* RECORDS SUPPLIED *
*****

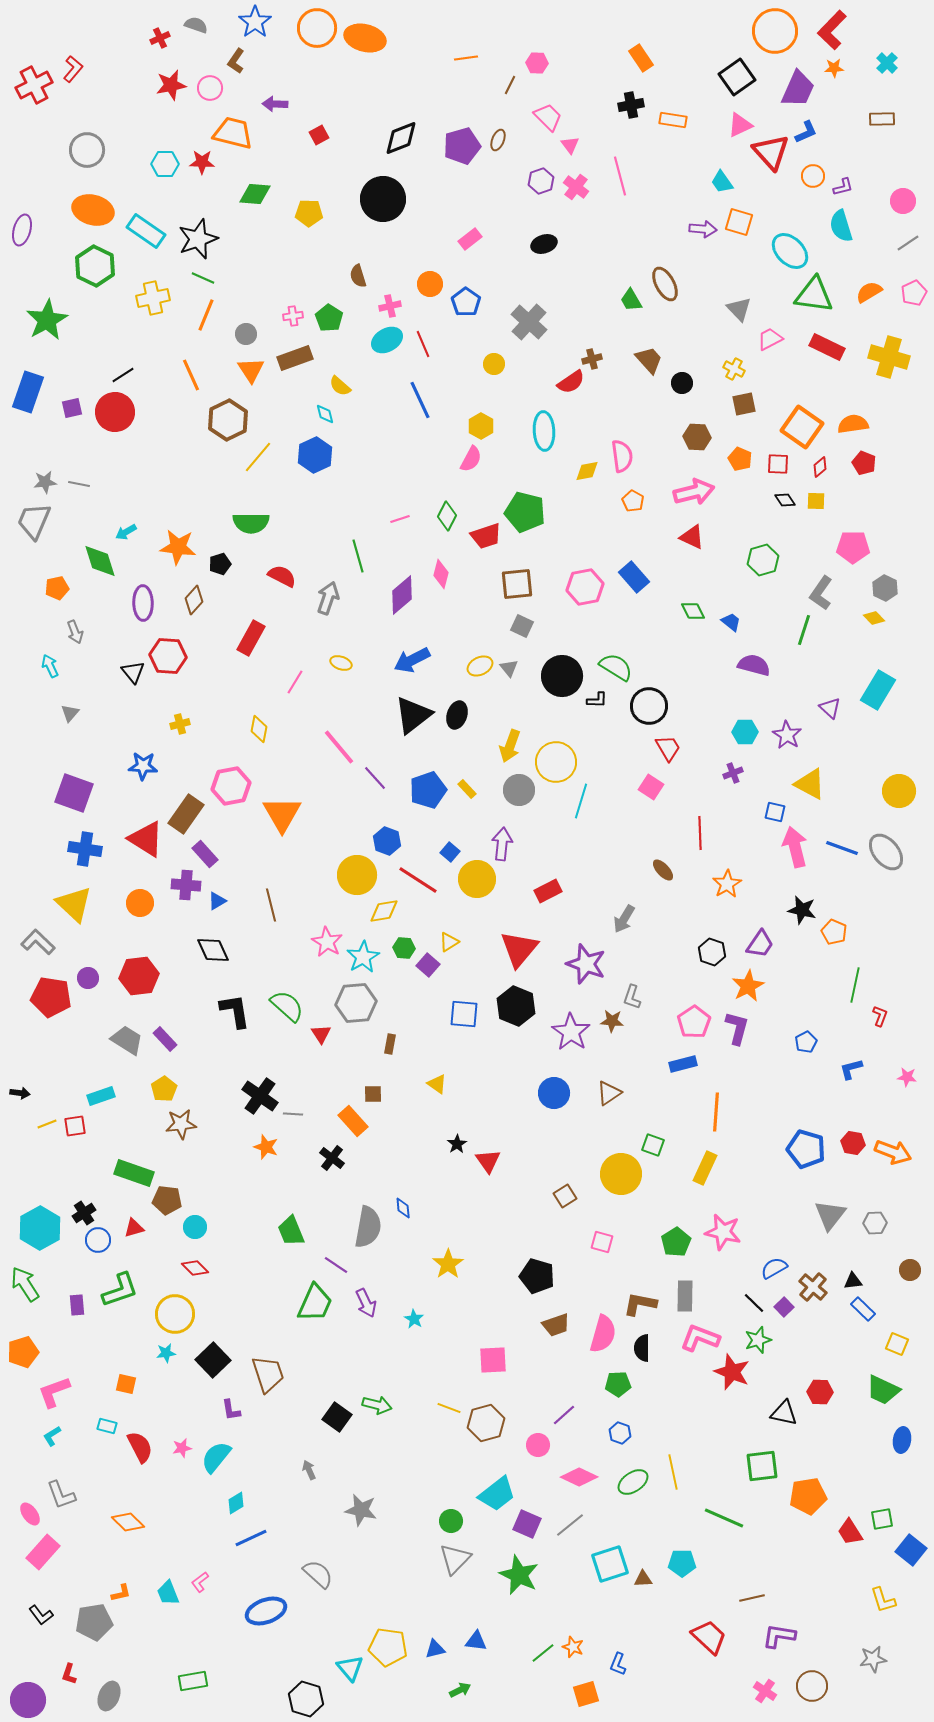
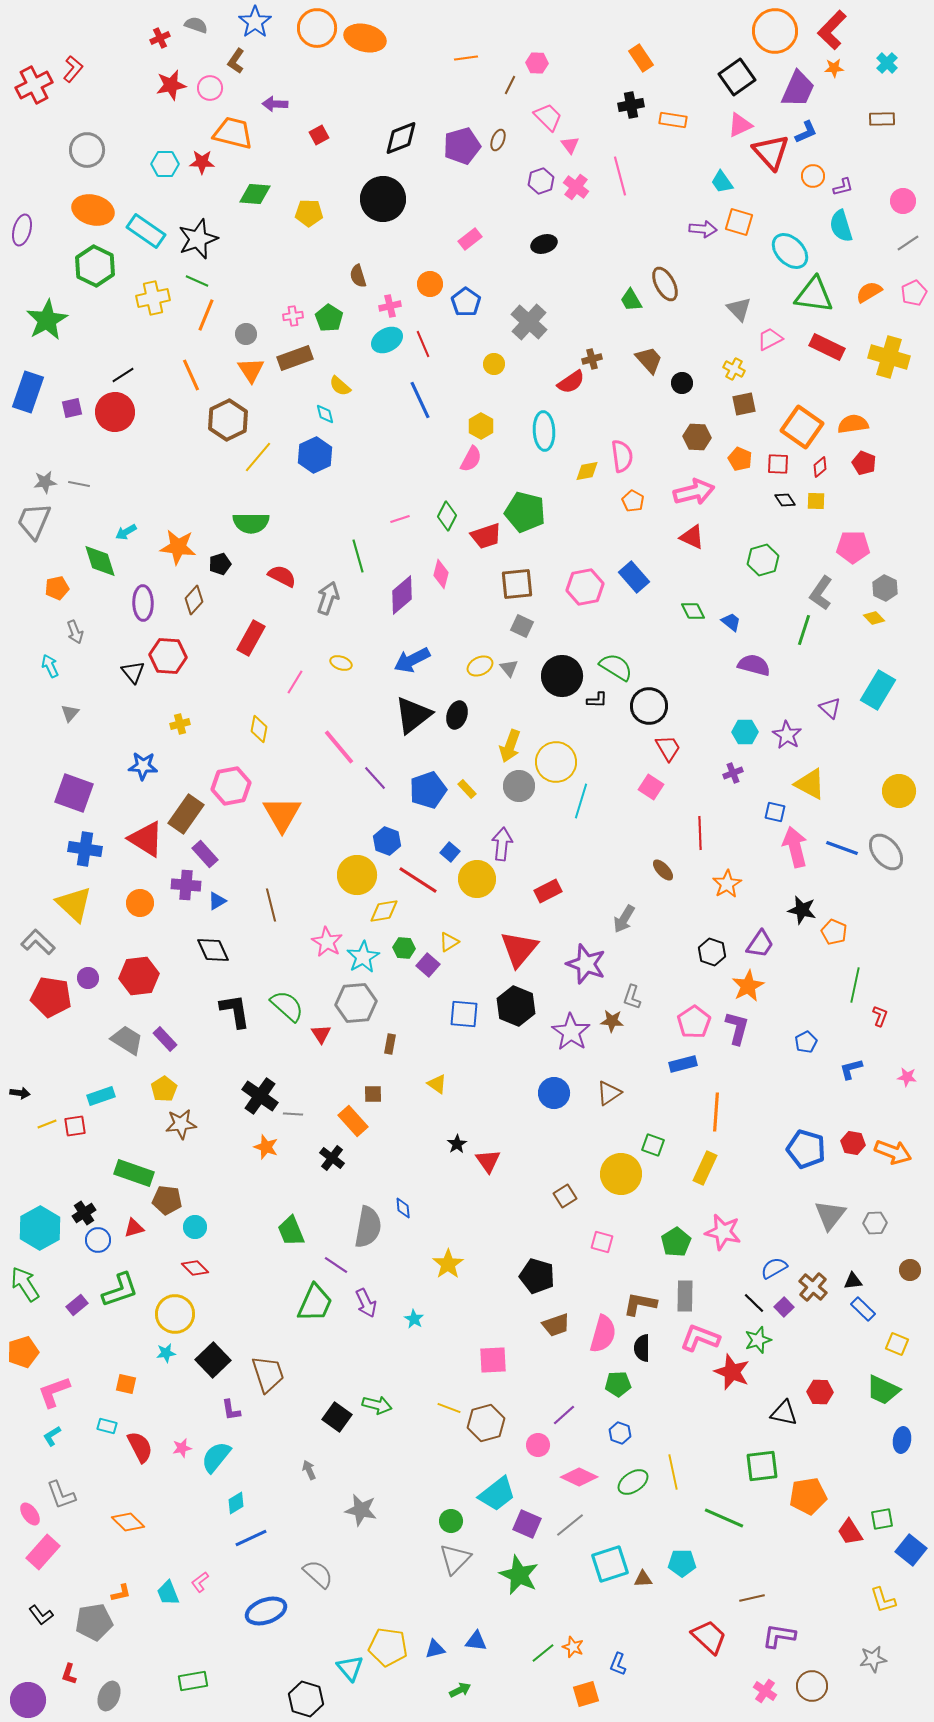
green line at (203, 278): moved 6 px left, 3 px down
gray circle at (519, 790): moved 4 px up
purple rectangle at (77, 1305): rotated 55 degrees clockwise
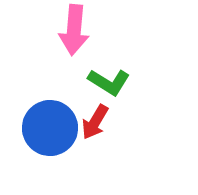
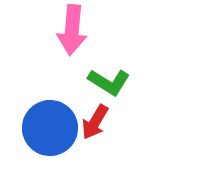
pink arrow: moved 2 px left
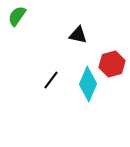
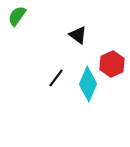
black triangle: rotated 24 degrees clockwise
red hexagon: rotated 10 degrees counterclockwise
black line: moved 5 px right, 2 px up
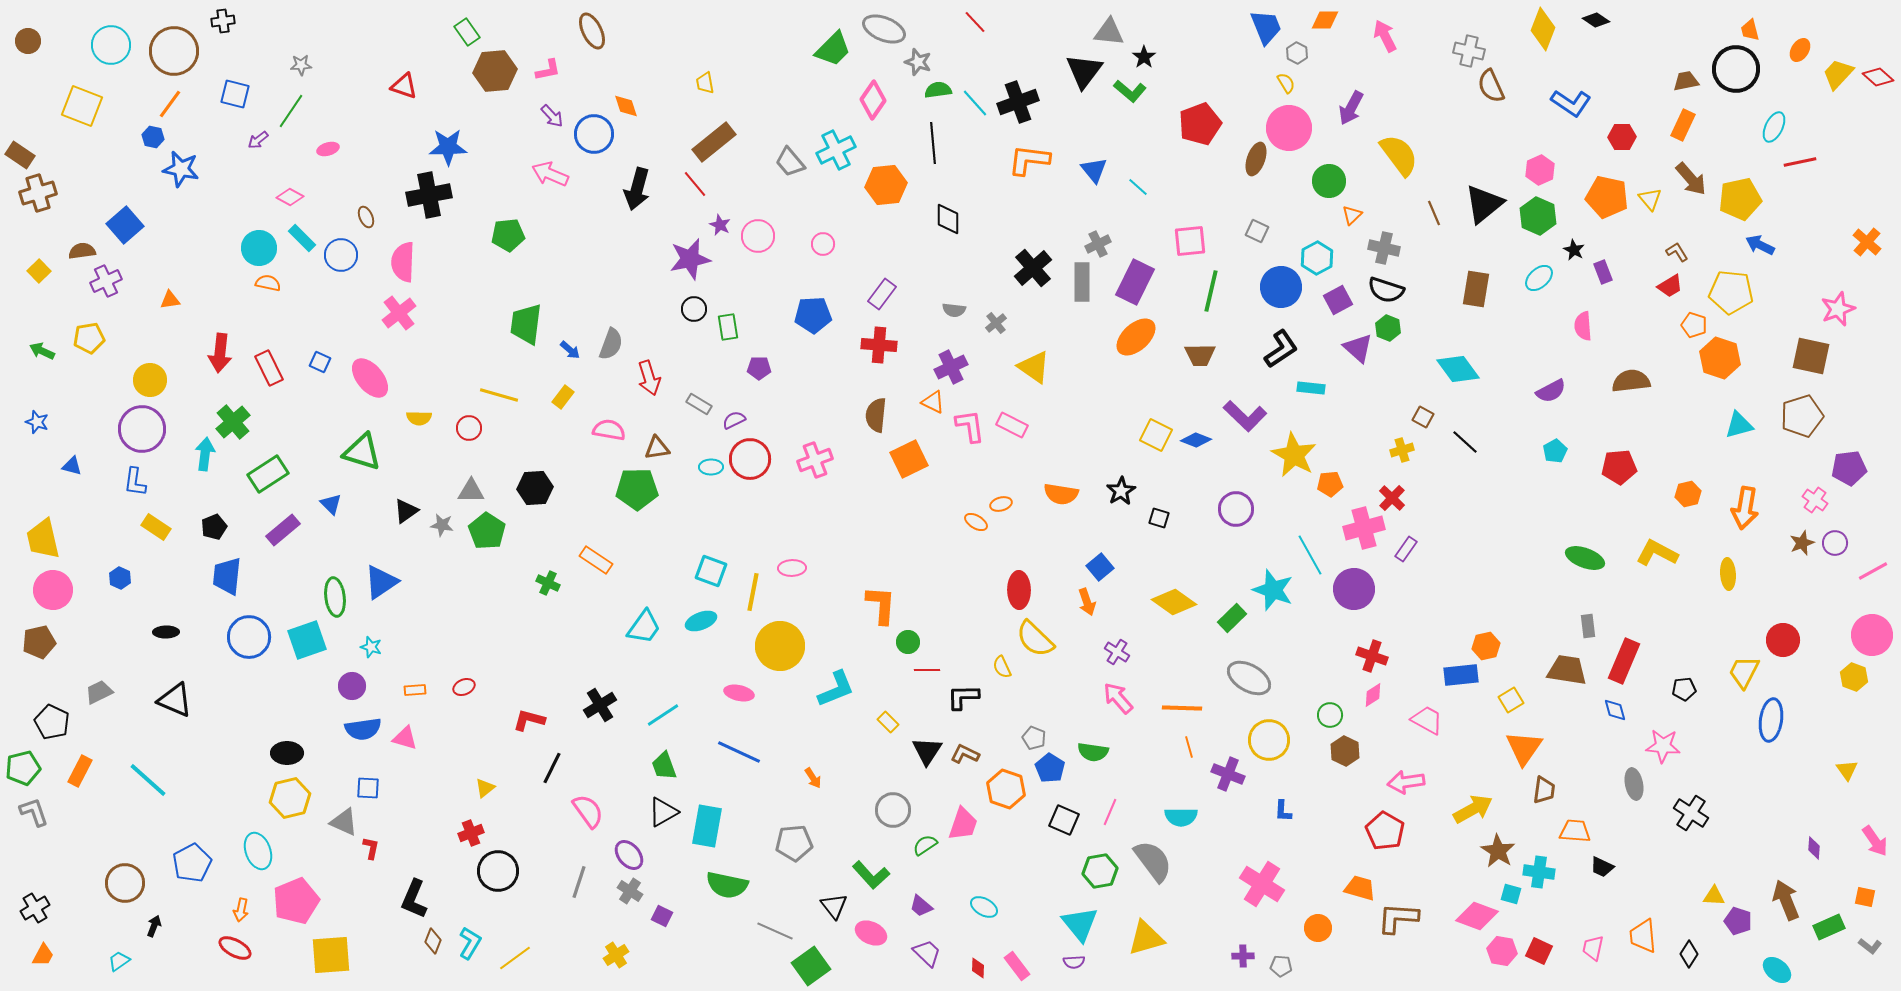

*****

In the copy, include every record exactly and no pictures.

green line at (203, 278): moved 6 px left, 3 px down
gray circle at (519, 790): moved 4 px up
purple rectangle at (77, 1305): rotated 55 degrees clockwise
pink arrow: moved 2 px left
black triangle: rotated 24 degrees clockwise
red hexagon: rotated 10 degrees counterclockwise
black line: moved 5 px right, 2 px up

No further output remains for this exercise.